*** Records for processing ***

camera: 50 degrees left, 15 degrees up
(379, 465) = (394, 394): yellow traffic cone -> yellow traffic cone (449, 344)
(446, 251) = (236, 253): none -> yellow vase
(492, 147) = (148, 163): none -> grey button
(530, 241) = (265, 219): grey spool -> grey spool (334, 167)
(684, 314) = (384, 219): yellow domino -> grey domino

*** End of Records for processing ***
*** Records for processing ***

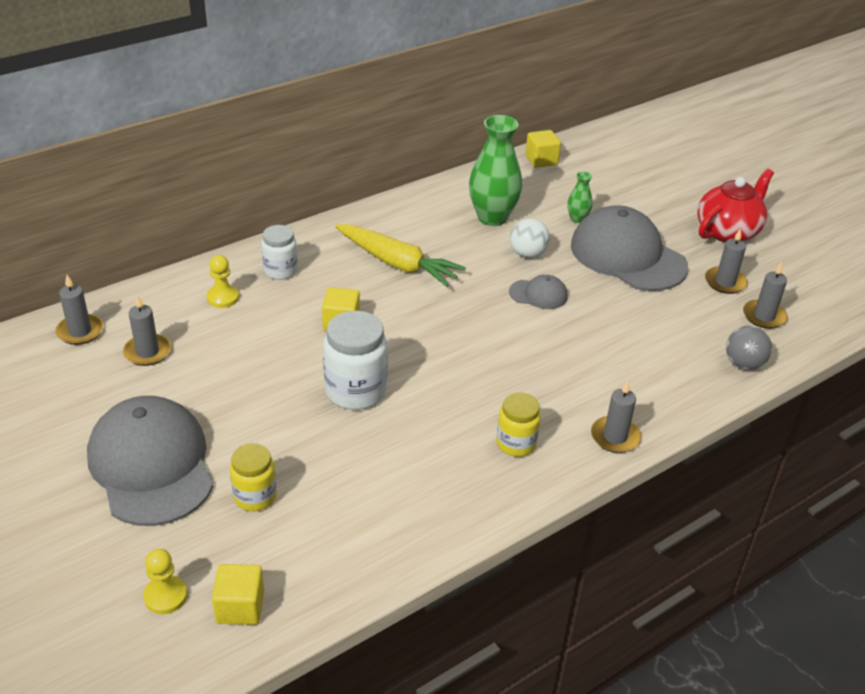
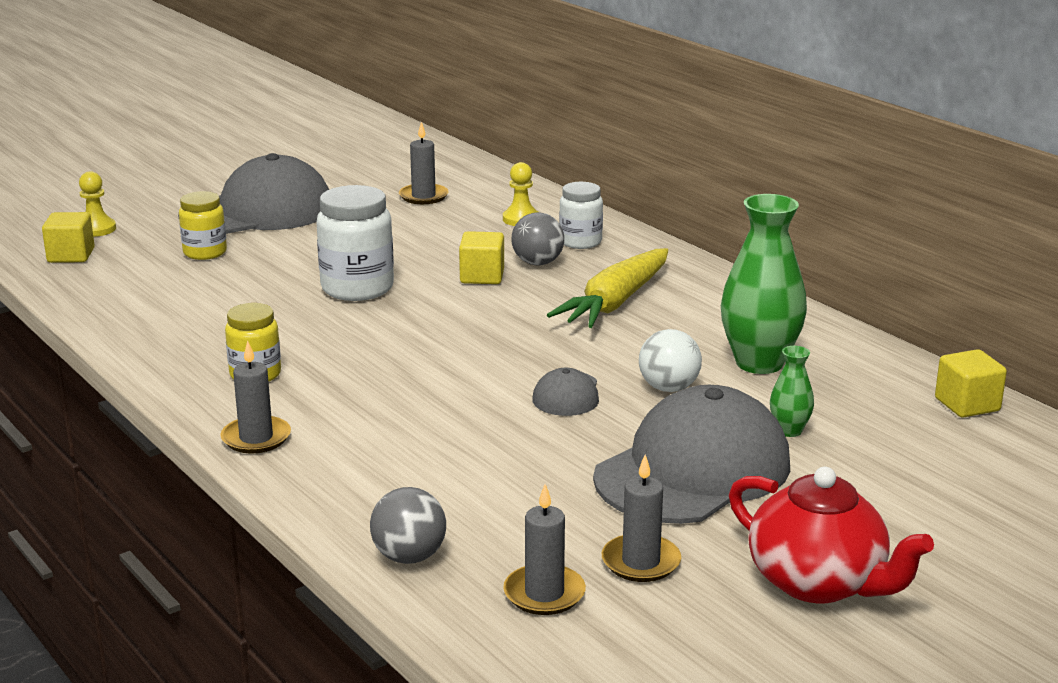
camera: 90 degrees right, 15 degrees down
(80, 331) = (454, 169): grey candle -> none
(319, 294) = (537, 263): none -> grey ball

*** End of Records for processing ***
*** Records for processing ***

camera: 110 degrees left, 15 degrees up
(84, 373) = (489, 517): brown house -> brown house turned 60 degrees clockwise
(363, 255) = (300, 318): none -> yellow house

*** End of Records for processing ***

**Action item**
With the line holding "camera: 50 degrees left, 15 degrees up" as the first and the line holding "(684, 314) = (384, 219): yellow" as the last, set down that range of the entries above exactly, and nothing else.

**Task solution**
camera: 50 degrees left, 15 degrees up
(379, 465) = (394, 394): yellow traffic cone -> yellow traffic cone (449, 344)
(446, 251) = (236, 253): none -> yellow vase
(492, 147) = (148, 163): none -> grey button
(530, 241) = (265, 219): grey spool -> grey spool (334, 167)
(684, 314) = (384, 219): yellow domino -> grey domino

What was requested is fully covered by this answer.